____ The records

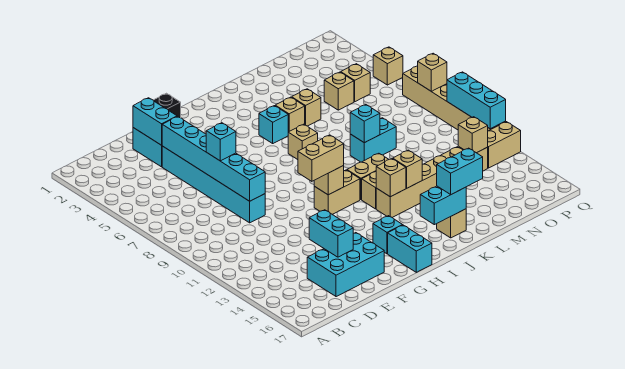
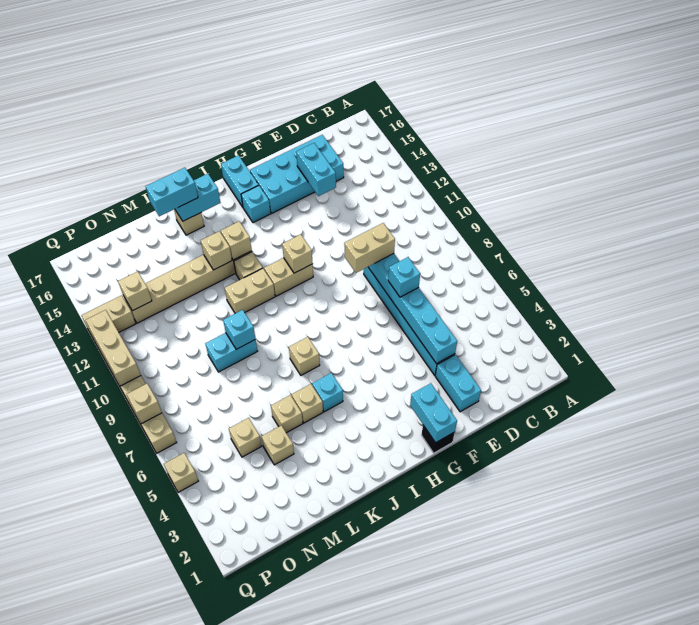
cyan brick D15:F16 level 1 -> cyan brick D15:G16 level 1
cyan brick E2:E3 level 2 -> cyan brick G1:G2 level 2
tan brick G11:H11 level 3 -> tan brick E9:F9 level 3
tan brick O5 level 1 -> tan brick M4 level 1
cyan brick Q10:Q12 level 2 -> tan brick Q10:Q12 level 2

________

Exercise instructions =
In the entries above, tally the lines containing the word "cyan" and return only the tally.

Your solution =
3